[Exercise input — start]

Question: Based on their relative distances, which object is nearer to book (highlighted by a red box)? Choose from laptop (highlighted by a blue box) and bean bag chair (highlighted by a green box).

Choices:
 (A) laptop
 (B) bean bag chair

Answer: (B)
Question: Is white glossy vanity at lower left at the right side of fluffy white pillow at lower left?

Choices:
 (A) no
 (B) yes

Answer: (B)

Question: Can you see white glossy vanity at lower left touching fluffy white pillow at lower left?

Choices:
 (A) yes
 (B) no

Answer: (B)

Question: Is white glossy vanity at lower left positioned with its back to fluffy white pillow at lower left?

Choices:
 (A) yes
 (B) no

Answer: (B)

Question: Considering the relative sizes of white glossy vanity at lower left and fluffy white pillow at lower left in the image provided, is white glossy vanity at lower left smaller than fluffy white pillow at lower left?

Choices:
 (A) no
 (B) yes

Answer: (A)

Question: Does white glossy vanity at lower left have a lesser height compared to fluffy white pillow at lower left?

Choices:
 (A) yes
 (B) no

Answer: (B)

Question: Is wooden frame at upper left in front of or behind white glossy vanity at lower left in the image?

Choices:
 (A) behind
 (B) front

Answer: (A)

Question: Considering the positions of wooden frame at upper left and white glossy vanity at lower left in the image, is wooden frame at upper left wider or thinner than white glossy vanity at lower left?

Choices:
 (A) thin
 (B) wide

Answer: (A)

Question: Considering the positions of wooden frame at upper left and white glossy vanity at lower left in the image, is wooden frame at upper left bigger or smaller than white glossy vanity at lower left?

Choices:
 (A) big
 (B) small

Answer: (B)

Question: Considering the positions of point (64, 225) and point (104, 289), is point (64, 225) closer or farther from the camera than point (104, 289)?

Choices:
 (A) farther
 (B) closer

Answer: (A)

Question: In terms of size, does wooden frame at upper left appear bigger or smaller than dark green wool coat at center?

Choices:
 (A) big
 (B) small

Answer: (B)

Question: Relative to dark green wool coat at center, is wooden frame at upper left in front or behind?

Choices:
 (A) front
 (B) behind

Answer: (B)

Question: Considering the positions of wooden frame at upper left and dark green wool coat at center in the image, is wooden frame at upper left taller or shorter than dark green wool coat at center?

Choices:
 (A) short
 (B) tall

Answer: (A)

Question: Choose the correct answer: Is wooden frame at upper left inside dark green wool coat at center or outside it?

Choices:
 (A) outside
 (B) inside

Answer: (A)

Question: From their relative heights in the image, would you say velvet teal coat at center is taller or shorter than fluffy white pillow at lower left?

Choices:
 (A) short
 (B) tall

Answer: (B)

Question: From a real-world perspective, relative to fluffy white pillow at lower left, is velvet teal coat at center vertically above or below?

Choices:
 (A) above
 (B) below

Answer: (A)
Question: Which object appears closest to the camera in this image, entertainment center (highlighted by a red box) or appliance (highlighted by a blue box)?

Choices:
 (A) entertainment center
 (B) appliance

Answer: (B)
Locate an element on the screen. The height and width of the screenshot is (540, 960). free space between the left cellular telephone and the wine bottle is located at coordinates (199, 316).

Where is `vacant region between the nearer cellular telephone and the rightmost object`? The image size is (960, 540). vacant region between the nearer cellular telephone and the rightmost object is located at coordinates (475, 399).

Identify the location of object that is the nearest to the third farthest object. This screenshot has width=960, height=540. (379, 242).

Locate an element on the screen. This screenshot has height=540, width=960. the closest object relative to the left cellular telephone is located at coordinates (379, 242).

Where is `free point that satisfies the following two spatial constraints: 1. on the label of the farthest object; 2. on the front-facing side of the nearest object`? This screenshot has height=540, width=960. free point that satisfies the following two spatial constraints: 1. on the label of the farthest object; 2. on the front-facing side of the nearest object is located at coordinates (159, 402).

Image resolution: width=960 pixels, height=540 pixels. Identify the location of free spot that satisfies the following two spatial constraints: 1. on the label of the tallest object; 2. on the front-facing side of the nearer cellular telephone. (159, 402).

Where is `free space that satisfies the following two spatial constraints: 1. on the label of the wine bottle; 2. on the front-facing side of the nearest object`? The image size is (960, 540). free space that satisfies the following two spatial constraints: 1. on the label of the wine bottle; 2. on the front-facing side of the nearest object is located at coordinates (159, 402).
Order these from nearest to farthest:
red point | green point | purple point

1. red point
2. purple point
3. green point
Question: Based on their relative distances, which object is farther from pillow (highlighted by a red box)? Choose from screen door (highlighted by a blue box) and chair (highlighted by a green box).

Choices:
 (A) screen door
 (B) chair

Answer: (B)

[Exercise input — finish]

What needs to be done
Please list every line in the items above that contains the word "velvet".

Solved exercise
Question: From their relative heights in the image, would you say velvet teal coat at center is taller or shorter than fluffy white pillow at lower left?
Question: From a real-world perspective, relative to fluffy white pillow at lower left, is velvet teal coat at center vertically above or below?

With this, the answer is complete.